[Records drawn from a dataset]
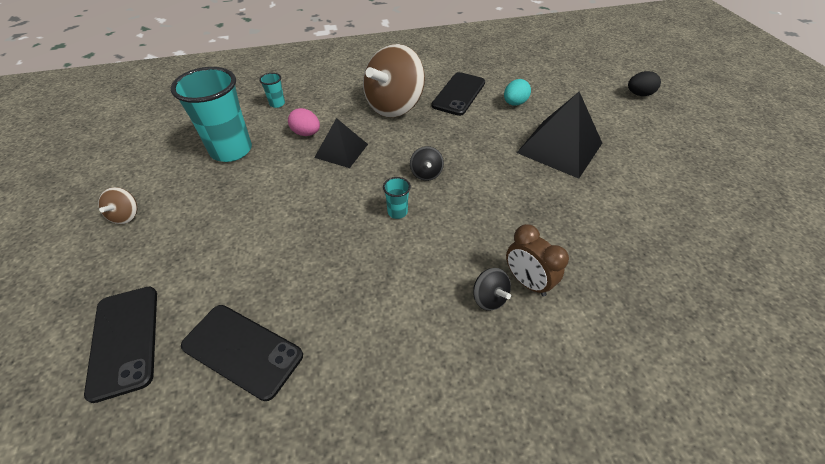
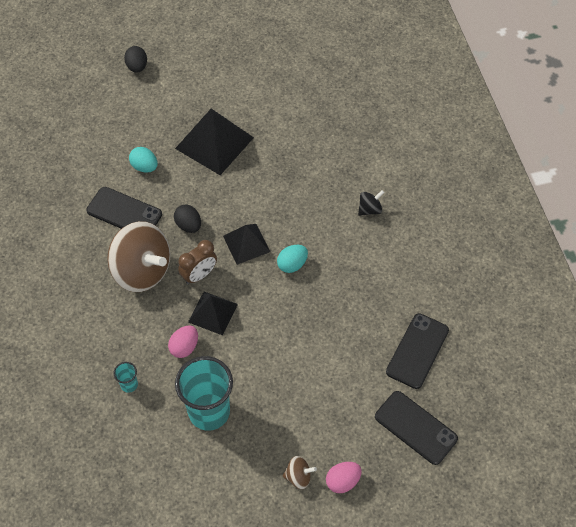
camera: 90 degrees left, 10 degrees up
black phone [84,287,157,403] -> black phone turned 60 degrees clockwise [375,391,458,465]
turquoise cup [383,177,411,219] -> turquoise egg [277,245,308,273]
black spinning top [410,146,444,181] -> black pyramid [223,224,270,265]
brown clock [506,224,569,296] -> brown clock moved to [178,240,217,284]
none -> black egg [174,204,201,233]
none -> pink egg [326,462,361,493]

**ABOUT THIS TASK:** You are asked to reproduce word for word the line containing "brown clock [506,224,569,296]" and every subsequent line through the end of the entries.

**EXPECTED ANSWER:**
brown clock [506,224,569,296] -> brown clock moved to [178,240,217,284]
none -> black egg [174,204,201,233]
none -> pink egg [326,462,361,493]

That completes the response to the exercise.